What this task involves -> Reproduce from the records below, with no pictures, exactly the lines between the one containing "red tile D6:G6" and the one containing "pink brick J4", inclusive.

Source material ->
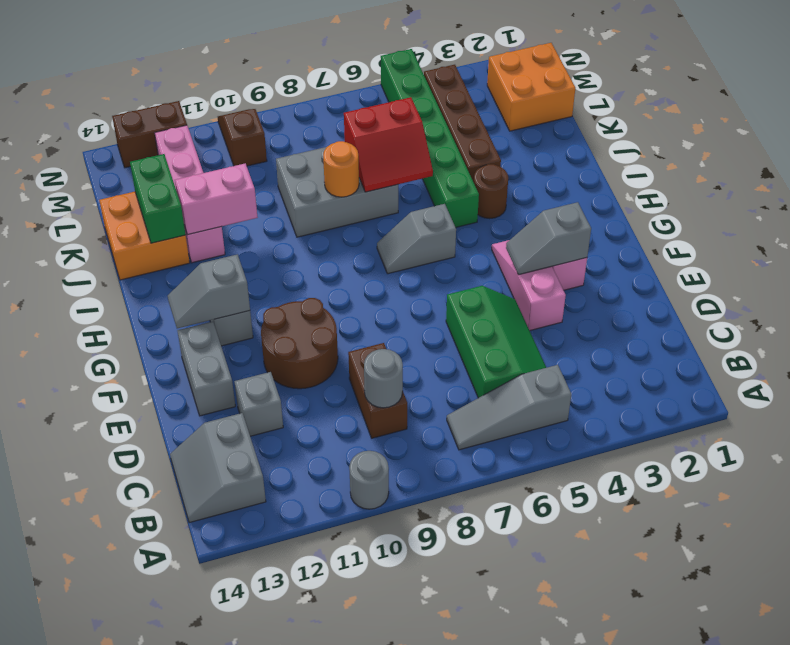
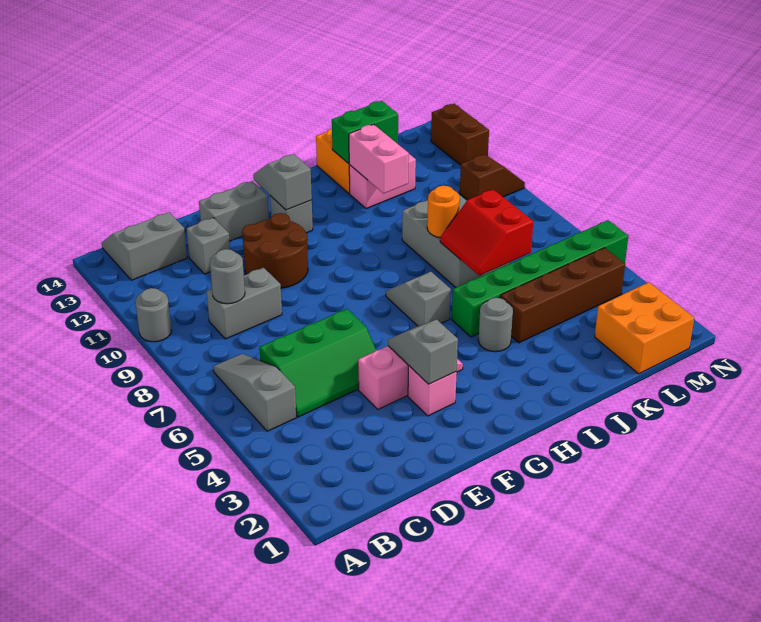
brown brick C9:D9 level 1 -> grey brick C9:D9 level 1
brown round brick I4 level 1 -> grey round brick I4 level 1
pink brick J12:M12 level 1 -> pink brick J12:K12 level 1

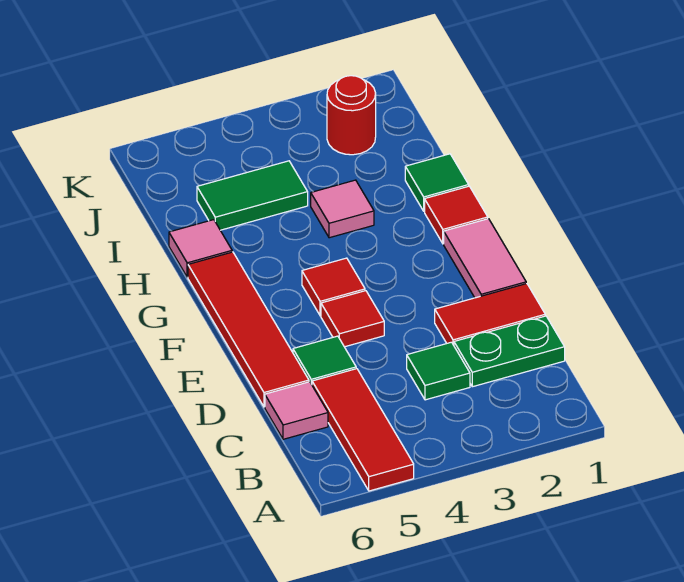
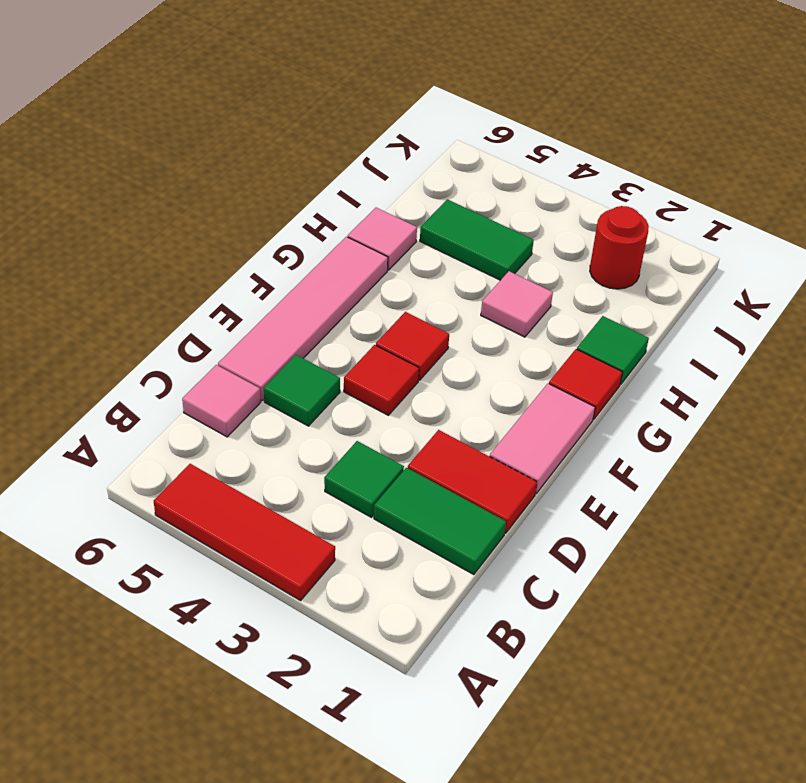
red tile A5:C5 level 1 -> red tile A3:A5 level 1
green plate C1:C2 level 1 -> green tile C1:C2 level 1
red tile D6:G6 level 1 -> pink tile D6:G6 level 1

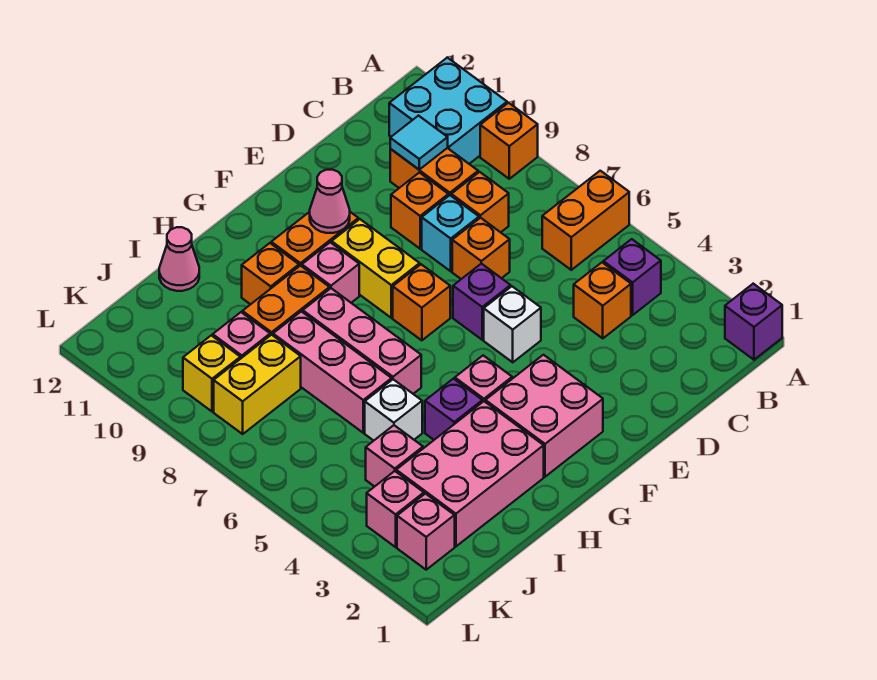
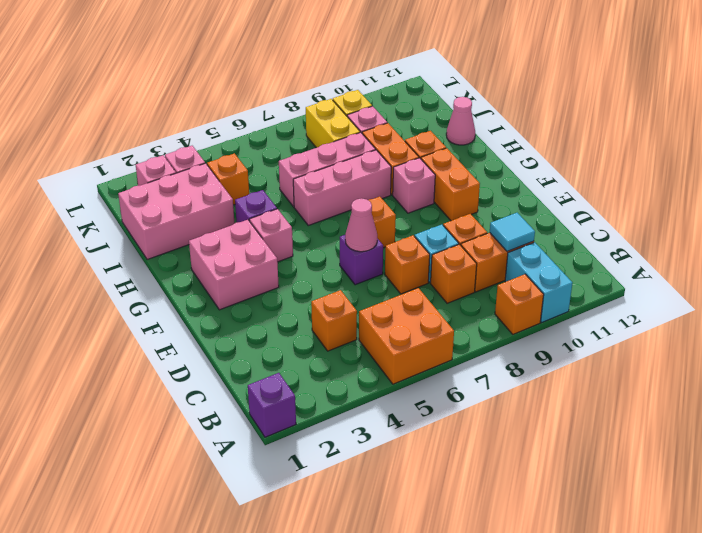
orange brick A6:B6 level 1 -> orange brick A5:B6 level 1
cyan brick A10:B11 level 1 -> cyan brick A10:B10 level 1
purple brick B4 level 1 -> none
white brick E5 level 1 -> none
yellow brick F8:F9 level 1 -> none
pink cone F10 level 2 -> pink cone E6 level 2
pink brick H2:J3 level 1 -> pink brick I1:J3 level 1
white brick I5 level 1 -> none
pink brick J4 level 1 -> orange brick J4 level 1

==

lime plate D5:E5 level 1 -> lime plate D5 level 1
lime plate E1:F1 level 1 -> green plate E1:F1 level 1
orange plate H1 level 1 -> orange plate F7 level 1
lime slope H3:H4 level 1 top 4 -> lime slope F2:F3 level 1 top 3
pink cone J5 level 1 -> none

Answer box ->
red tile D6:G6 level 1 -> pink tile D6:G6 level 1

orange brick A6:B6 level 1 -> orange brick A5:B6 level 1
cyan brick A10:B11 level 1 -> cyan brick A10:B10 level 1
purple brick B4 level 1 -> none
white brick E5 level 1 -> none
yellow brick F8:F9 level 1 -> none
pink cone F10 level 2 -> pink cone E6 level 2
pink brick H2:J3 level 1 -> pink brick I1:J3 level 1
white brick I5 level 1 -> none
pink brick J4 level 1 -> orange brick J4 level 1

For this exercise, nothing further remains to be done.